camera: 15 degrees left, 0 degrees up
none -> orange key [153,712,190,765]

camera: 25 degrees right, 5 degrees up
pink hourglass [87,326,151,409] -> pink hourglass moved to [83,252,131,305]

──────

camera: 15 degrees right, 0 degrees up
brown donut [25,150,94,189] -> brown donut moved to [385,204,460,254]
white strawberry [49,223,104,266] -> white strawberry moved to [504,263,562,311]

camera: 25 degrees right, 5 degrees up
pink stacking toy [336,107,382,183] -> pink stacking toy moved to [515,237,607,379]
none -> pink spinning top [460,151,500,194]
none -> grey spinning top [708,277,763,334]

──────

* Goal of the exercise
Print exactly the lines above, between the one holding "pink stacking toy [336,107,382,183]" and the one holding "none -> grey spinning top [708,277,763,334]", inclusive, and nothing besides.

* Task output
pink stacking toy [336,107,382,183] -> pink stacking toy moved to [515,237,607,379]
none -> pink spinning top [460,151,500,194]
none -> grey spinning top [708,277,763,334]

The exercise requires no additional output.